[EXERCISE] Produce an exact transcription of the data, with the images left out.

[SUPPLIED INFORMATION]
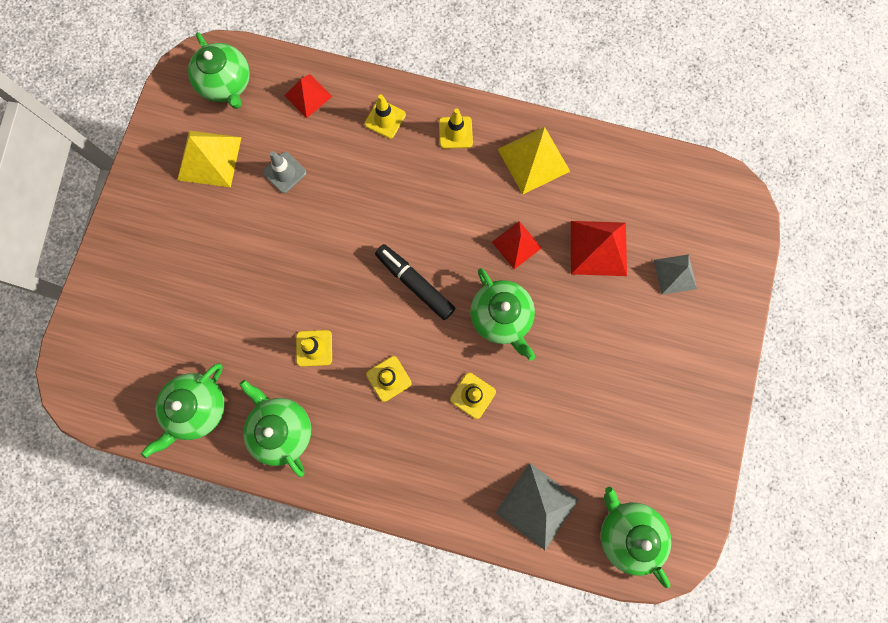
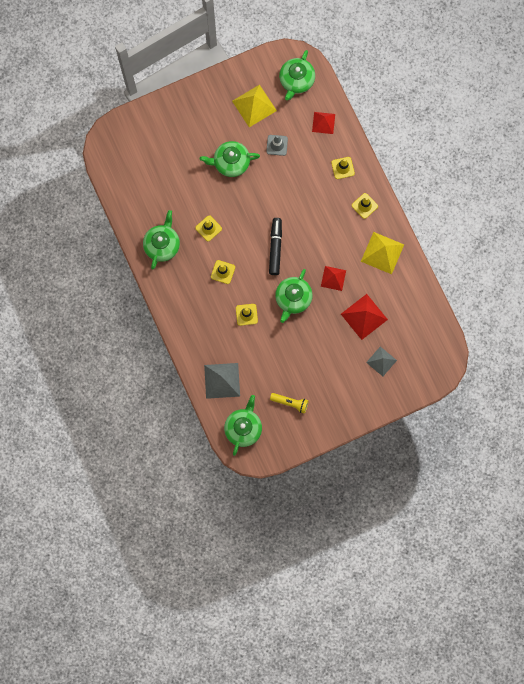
camera: 50 degrees right, 0 degrees up
(197, 408) = (140, 201): green teapot -> green teapot (231, 162)
(641, 437) = (290, 403): none -> yellow flashlight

[ANSWER FOR THIS EXERCISE]
camera: 50 degrees right, 0 degrees up
(197, 408) = (140, 201): green teapot -> green teapot (231, 162)
(641, 437) = (290, 403): none -> yellow flashlight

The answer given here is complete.